• **Task to complete**:
Skip the pictures. Set down, word for word, the lines from the start of the material up to and including the line with "move | ROSY".

• **Recorded information**:
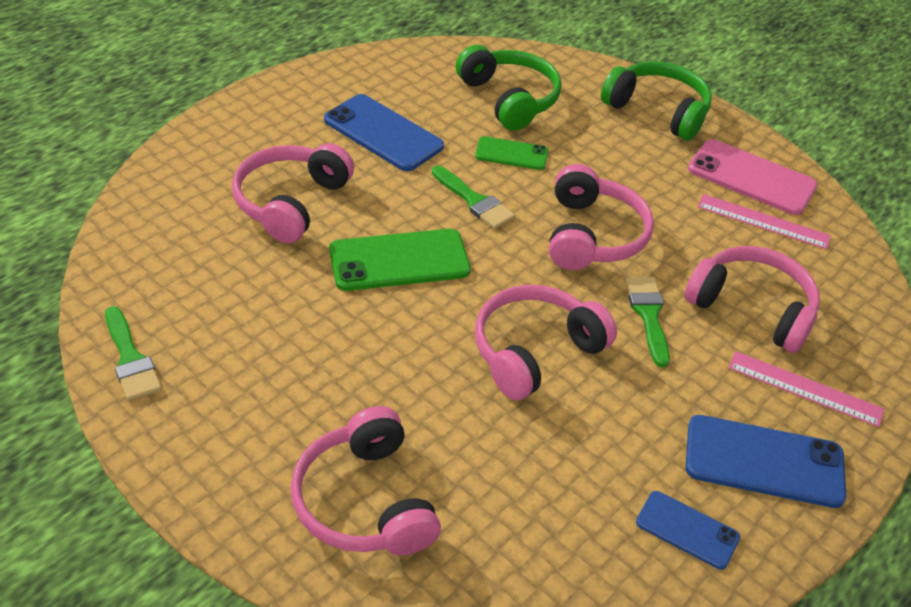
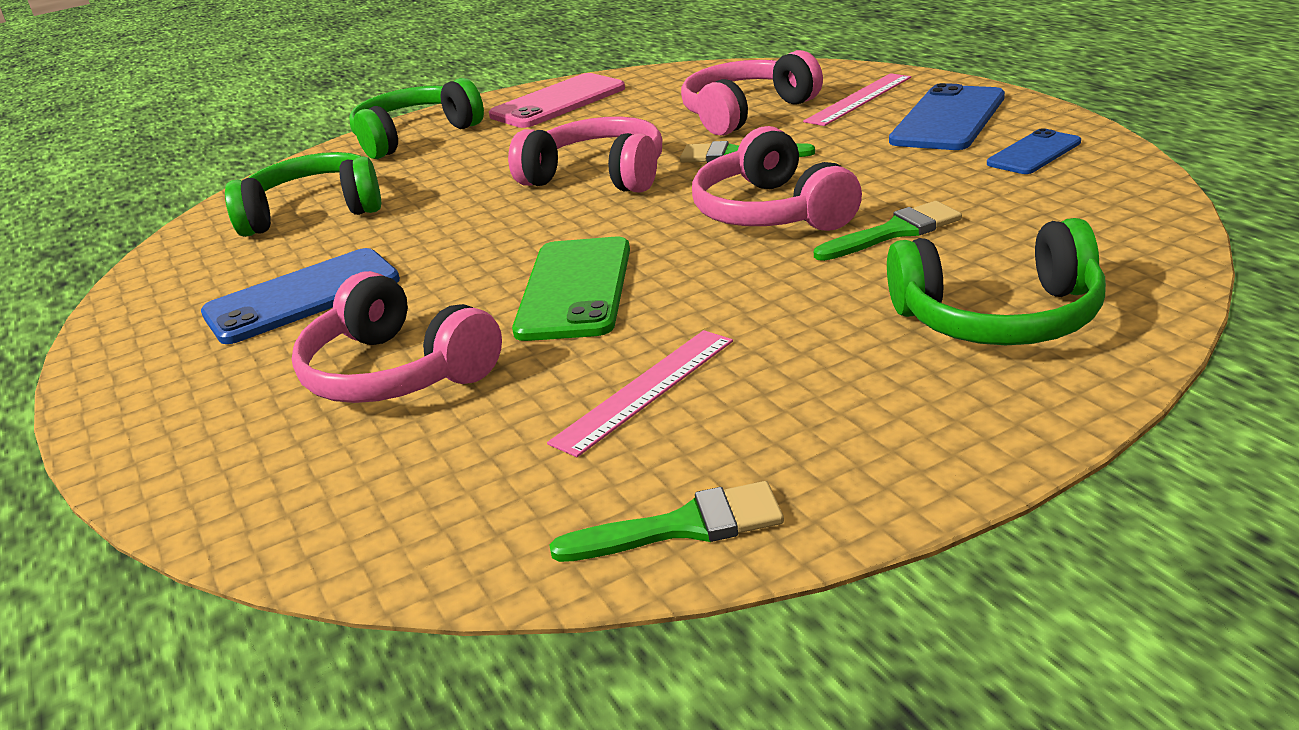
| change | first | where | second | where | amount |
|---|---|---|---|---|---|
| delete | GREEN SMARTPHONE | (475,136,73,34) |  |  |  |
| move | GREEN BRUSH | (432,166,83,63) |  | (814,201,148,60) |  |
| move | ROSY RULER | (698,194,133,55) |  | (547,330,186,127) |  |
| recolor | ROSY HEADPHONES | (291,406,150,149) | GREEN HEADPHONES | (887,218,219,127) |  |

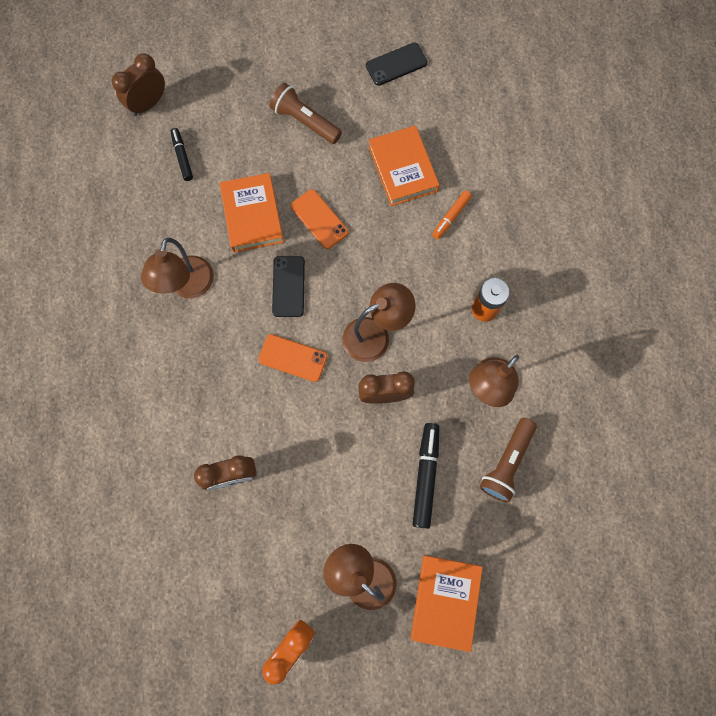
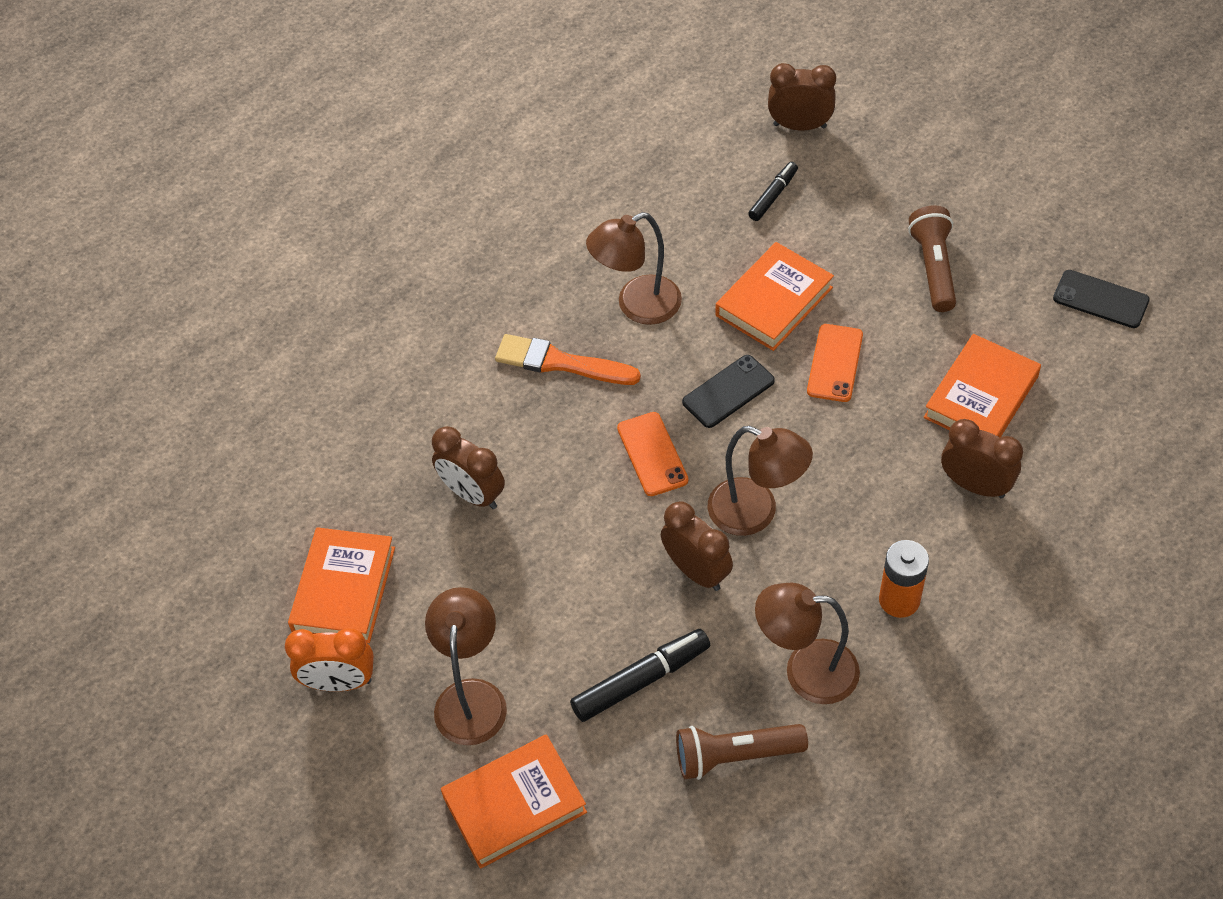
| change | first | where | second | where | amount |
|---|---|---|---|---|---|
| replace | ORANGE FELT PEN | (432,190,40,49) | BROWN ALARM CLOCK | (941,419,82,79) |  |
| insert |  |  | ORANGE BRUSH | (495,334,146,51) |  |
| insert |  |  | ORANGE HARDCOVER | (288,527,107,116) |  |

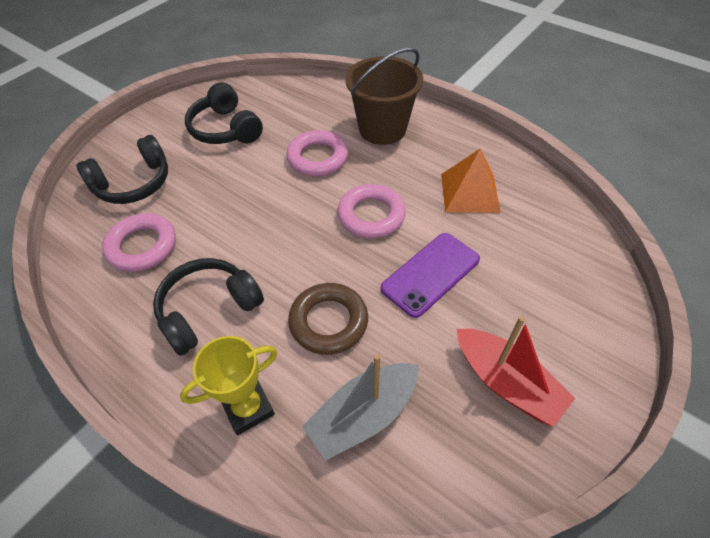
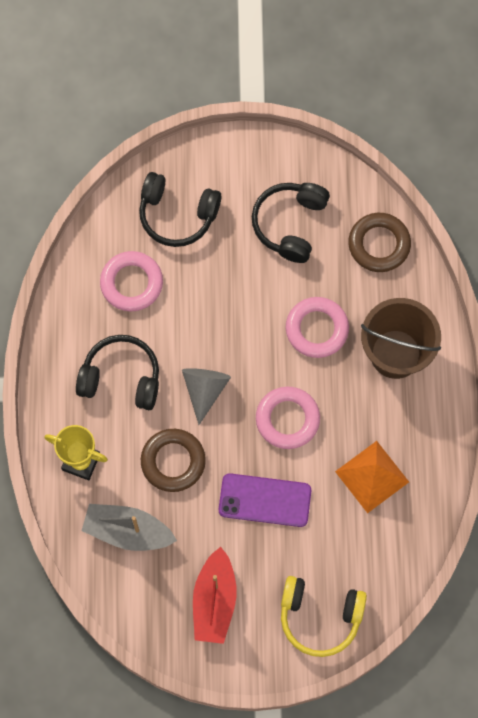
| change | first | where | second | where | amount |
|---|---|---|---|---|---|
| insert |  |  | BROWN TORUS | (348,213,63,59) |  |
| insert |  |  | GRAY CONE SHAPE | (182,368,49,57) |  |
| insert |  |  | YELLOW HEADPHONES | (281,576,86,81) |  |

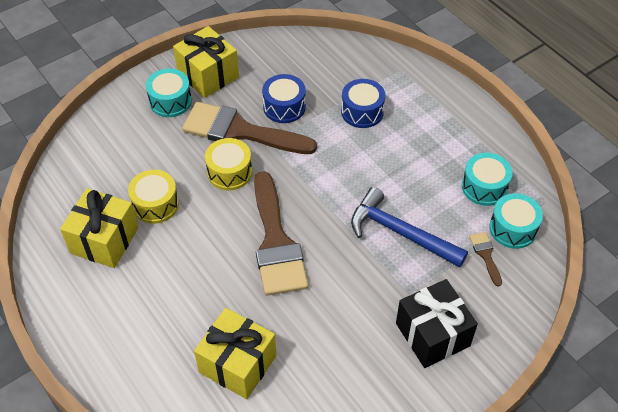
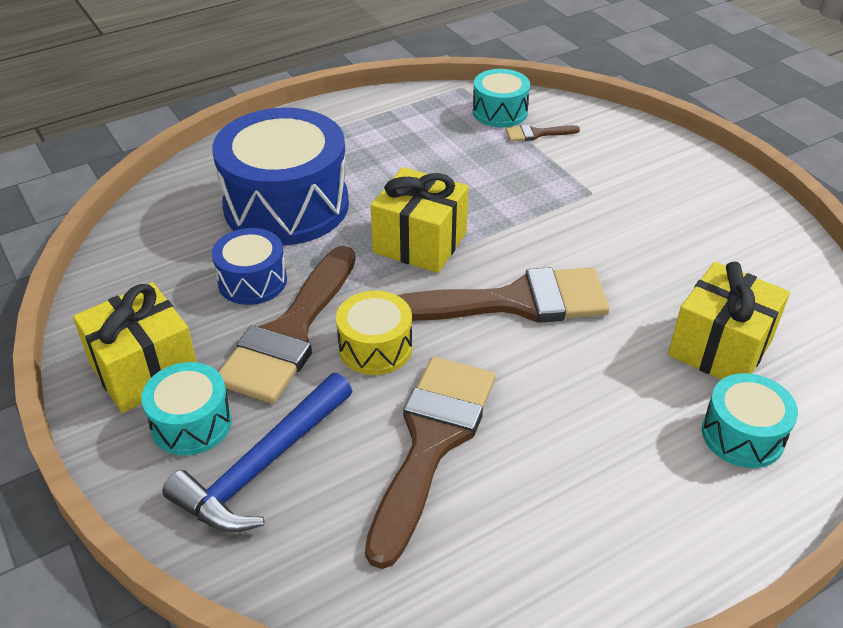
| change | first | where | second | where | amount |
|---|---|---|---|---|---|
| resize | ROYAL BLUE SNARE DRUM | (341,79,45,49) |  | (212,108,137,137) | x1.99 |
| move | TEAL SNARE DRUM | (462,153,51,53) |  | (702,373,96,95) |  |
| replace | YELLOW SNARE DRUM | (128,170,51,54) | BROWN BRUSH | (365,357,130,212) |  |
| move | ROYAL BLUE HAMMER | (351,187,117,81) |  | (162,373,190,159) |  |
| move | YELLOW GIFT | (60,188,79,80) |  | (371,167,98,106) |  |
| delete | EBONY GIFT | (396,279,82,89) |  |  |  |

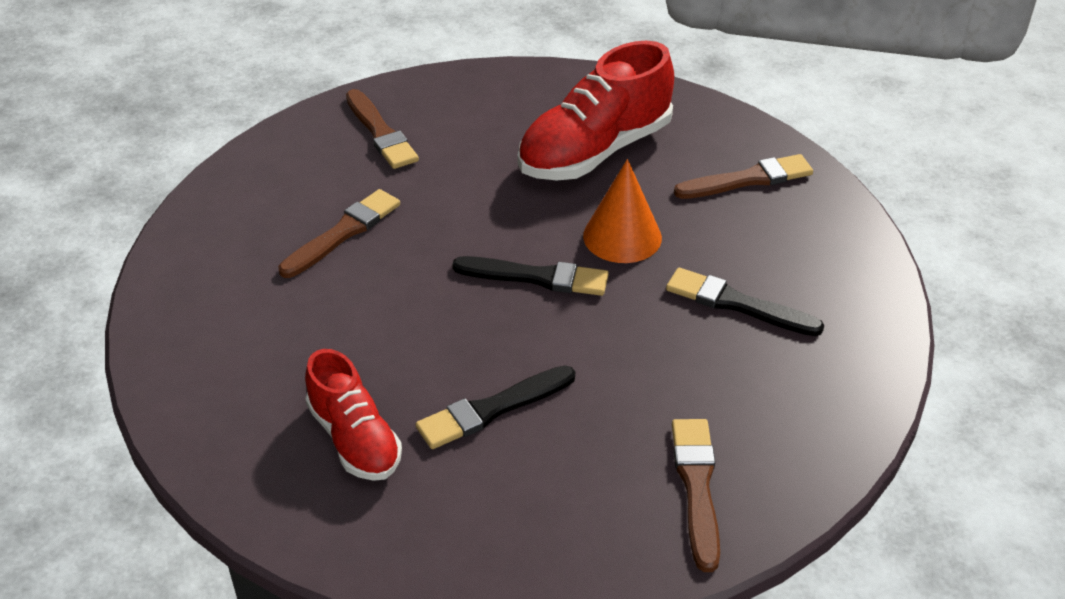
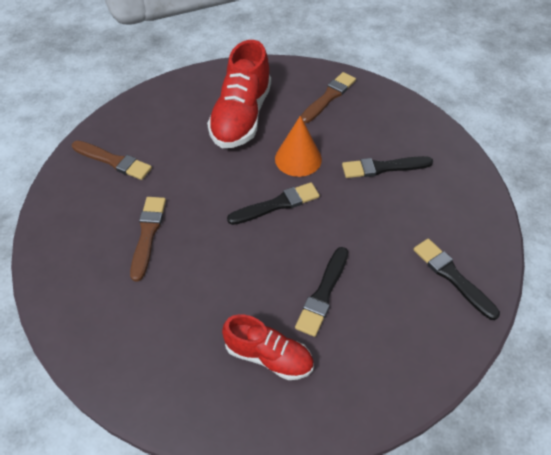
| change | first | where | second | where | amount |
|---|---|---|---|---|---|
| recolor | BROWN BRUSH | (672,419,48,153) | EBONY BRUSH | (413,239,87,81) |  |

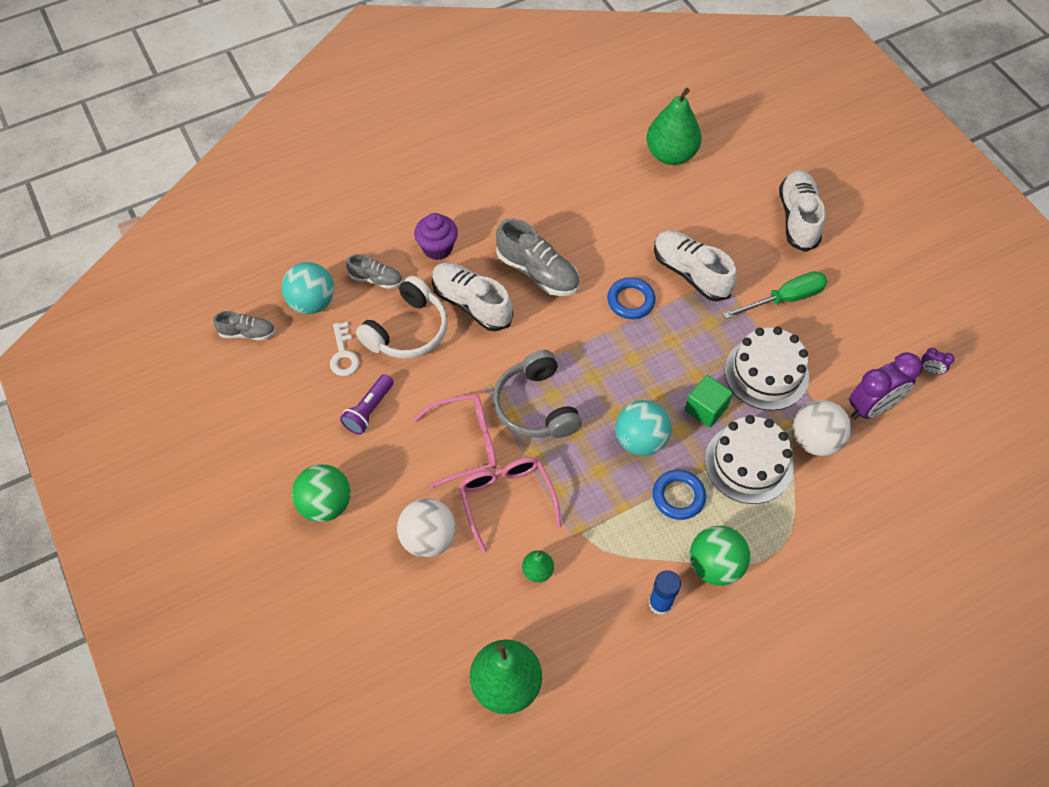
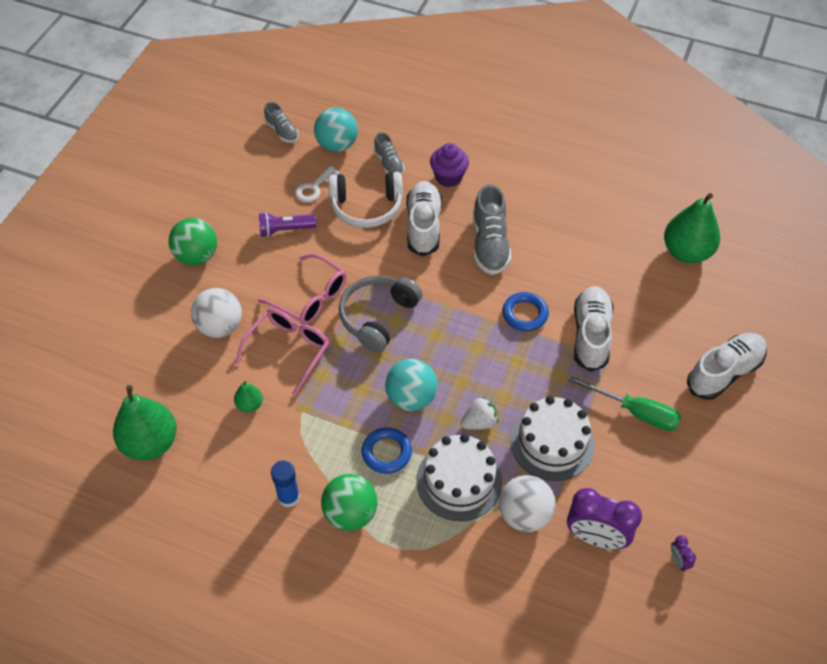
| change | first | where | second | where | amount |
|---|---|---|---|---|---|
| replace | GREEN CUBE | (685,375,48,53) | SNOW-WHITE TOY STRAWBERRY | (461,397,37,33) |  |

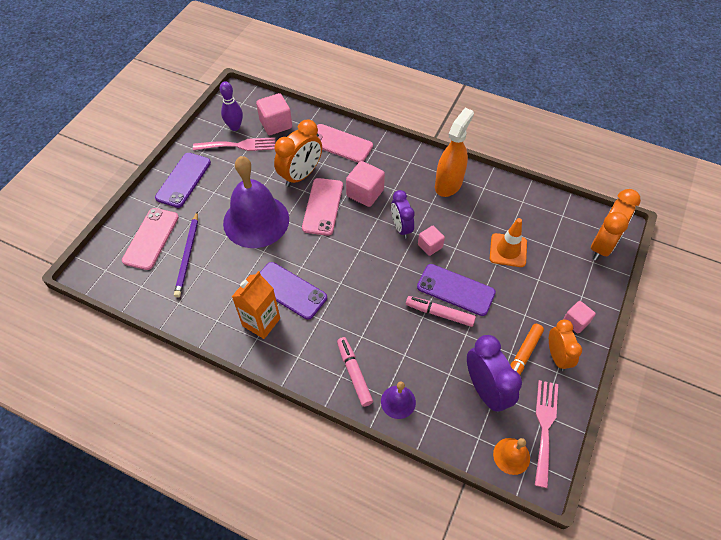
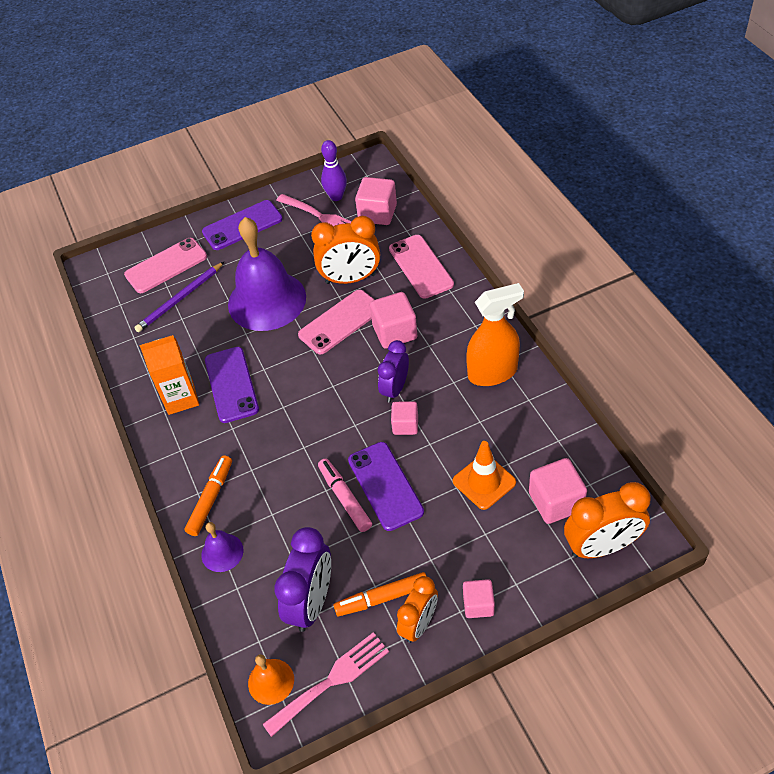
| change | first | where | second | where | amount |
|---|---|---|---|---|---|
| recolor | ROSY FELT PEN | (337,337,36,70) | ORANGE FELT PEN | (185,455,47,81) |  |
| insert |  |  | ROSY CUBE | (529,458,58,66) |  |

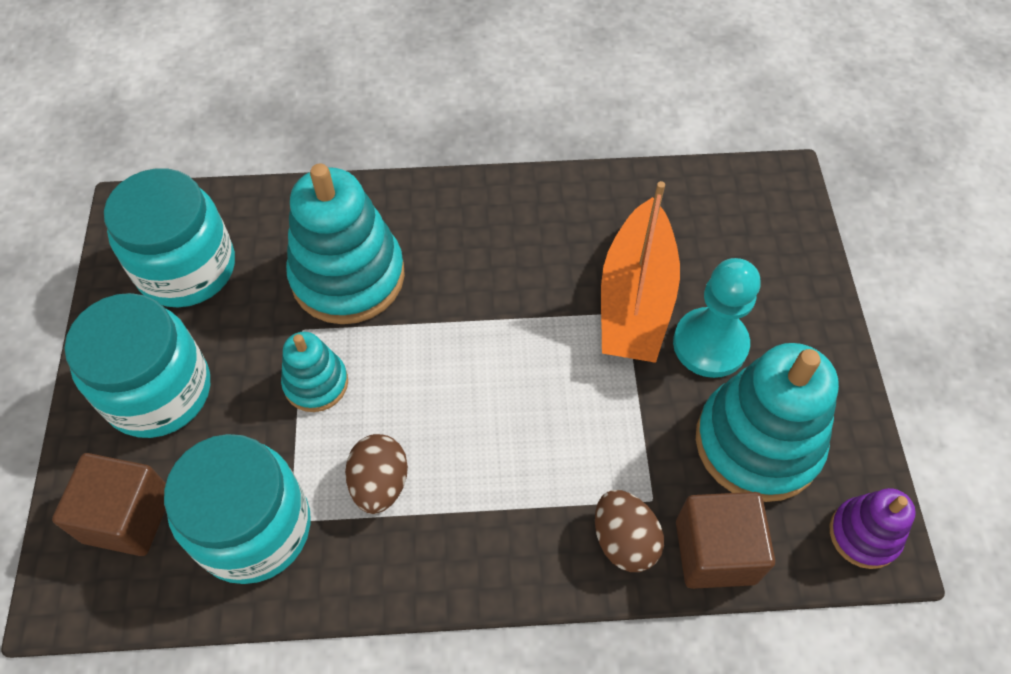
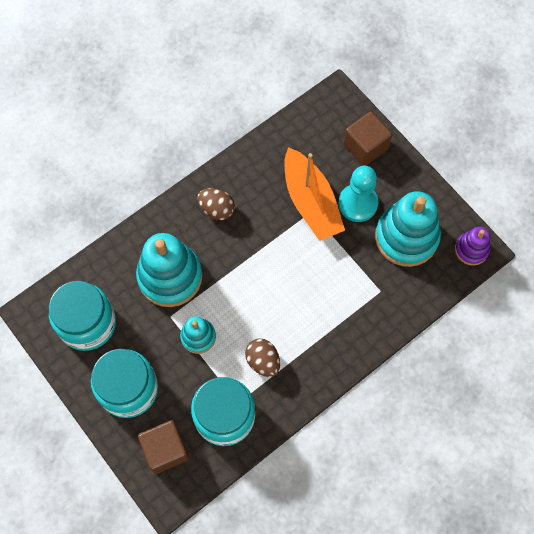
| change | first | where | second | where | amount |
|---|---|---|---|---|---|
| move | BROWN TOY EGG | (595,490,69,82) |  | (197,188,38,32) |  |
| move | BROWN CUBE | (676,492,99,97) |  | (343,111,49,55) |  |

• **The completed task**:
| change | first | where | second | where | amount |
|---|---|---|---|---|---|
| delete | GREEN SMARTPHONE | (475,136,73,34) |  |  |  |
| move | GREEN BRUSH | (432,166,83,63) |  | (814,201,148,60) |  |
| move | ROSY RULER | (698,194,133,55) |  | (547,330,186,127) |  |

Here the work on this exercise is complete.